WORK INSTRUCTION | Write out all the data verbatim. Skip images.

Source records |

● ● ●

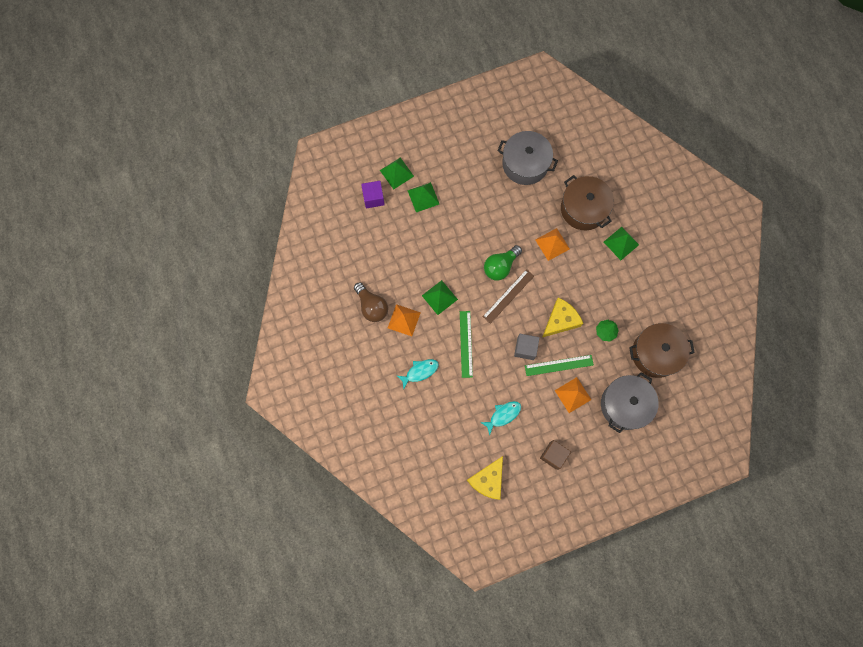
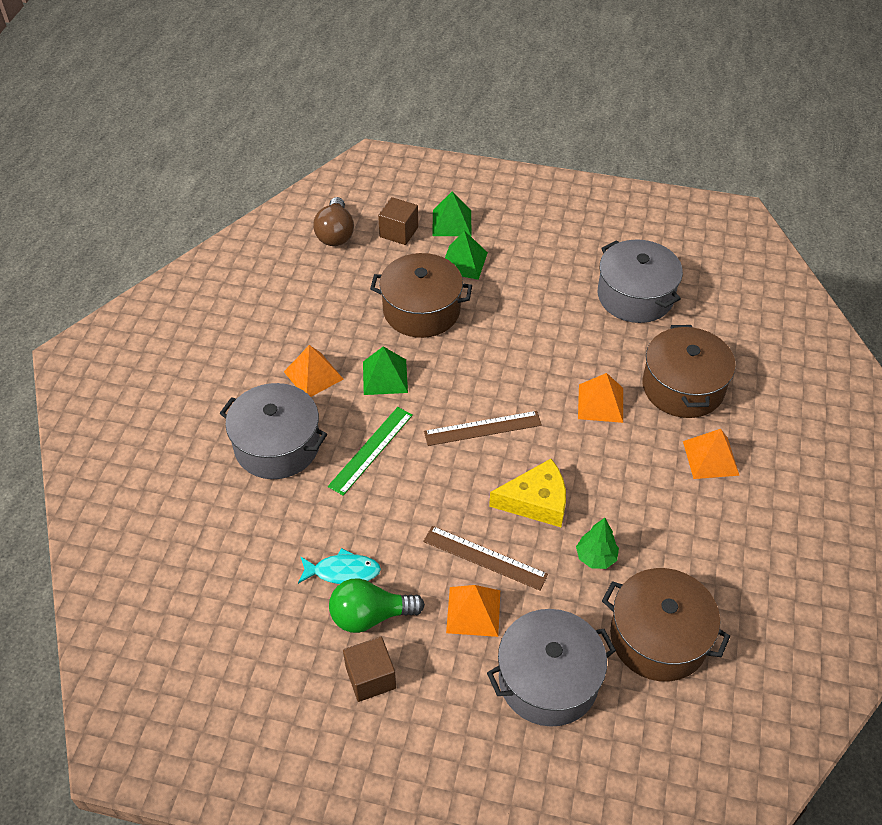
camera: 35 degrees right, 25 degrees down
(372, 306) = (287, 338): brown light bulb -> brown light bulb (335, 234)
(373, 198) = (399, 232): purple cube -> brown cube
(420, 372) = (277, 445): turquoise fish -> grey pot
(426, 243) = (421, 310): none -> brown pot
(488, 480) = (240, 645): yellow cheese -> none
(500, 266) = (501, 388): green light bulb -> green light bulb (370, 616)
(525, 349) = (451, 506): grey cube -> none
(559, 365) = (484, 558): green ruler -> brown ruler
(621, 243) = (710, 458): green pyramid -> orange pyramid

● ● ●

SOLUTION TO THIS EXERCISE |
camera: 35 degrees right, 25 degrees down
(372, 306) = (287, 338): brown light bulb -> brown light bulb (335, 234)
(373, 198) = (399, 232): purple cube -> brown cube
(420, 372) = (277, 445): turquoise fish -> grey pot
(426, 243) = (421, 310): none -> brown pot
(488, 480) = (240, 645): yellow cheese -> none
(500, 266) = (501, 388): green light bulb -> green light bulb (370, 616)
(525, 349) = (451, 506): grey cube -> none
(559, 365) = (484, 558): green ruler -> brown ruler
(621, 243) = (710, 458): green pyramid -> orange pyramid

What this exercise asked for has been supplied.